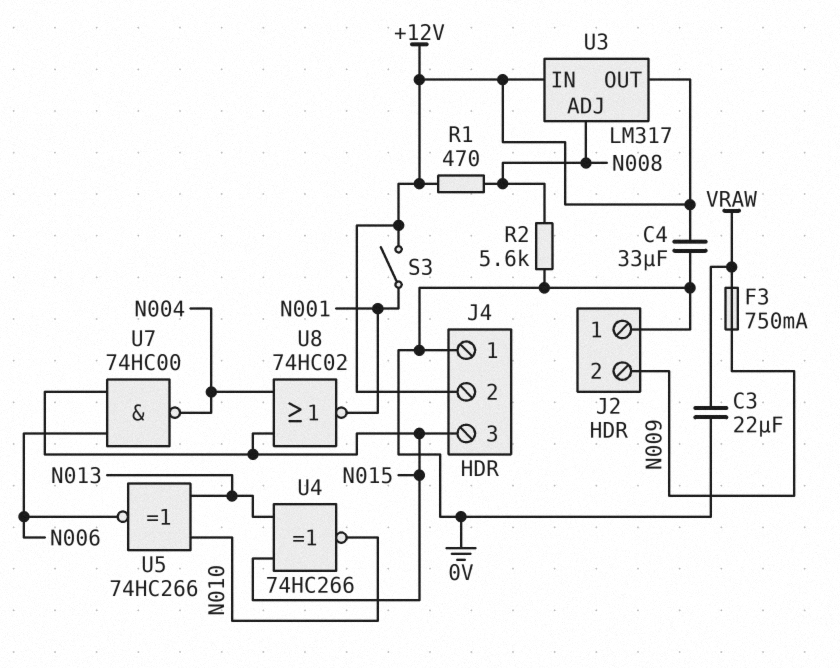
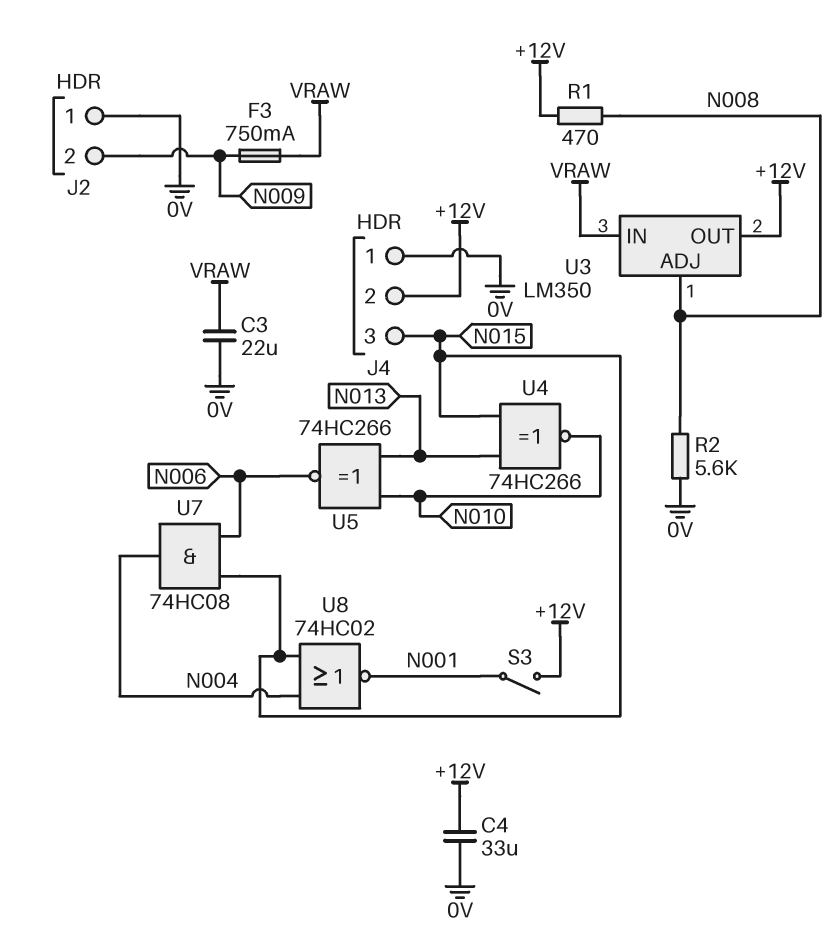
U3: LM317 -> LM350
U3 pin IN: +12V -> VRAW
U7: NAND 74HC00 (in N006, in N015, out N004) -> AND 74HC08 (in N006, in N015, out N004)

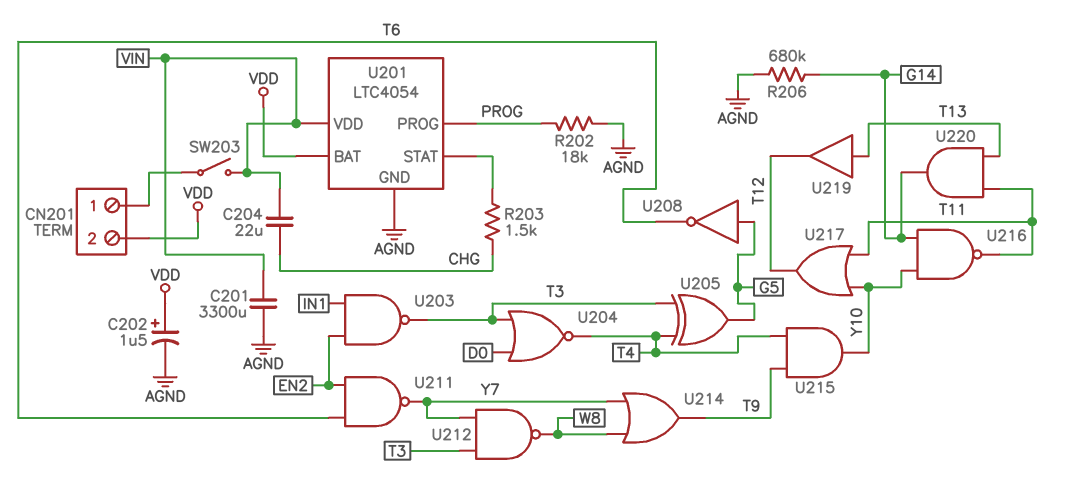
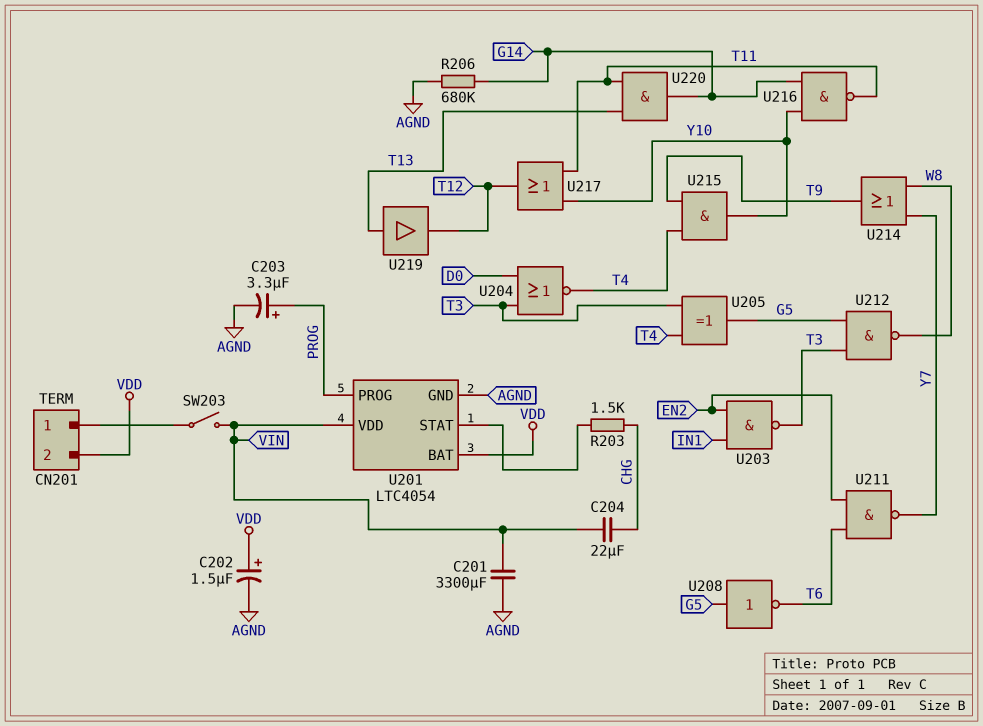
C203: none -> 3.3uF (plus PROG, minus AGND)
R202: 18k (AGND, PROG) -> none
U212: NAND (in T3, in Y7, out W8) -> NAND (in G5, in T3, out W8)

━━━━━━━━━━━━━━━━

Each line from the one holding "U3 pin IN: +12V -> VRAW" down to the end of the records is to be reproduced unaltered, and the pictures are to be omitted.

U3 pin IN: +12V -> VRAW
U7: NAND 74HC00 (in N006, in N015, out N004) -> AND 74HC08 (in N006, in N015, out N004)

C203: none -> 3.3uF (plus PROG, minus AGND)
R202: 18k (AGND, PROG) -> none
U212: NAND (in T3, in Y7, out W8) -> NAND (in G5, in T3, out W8)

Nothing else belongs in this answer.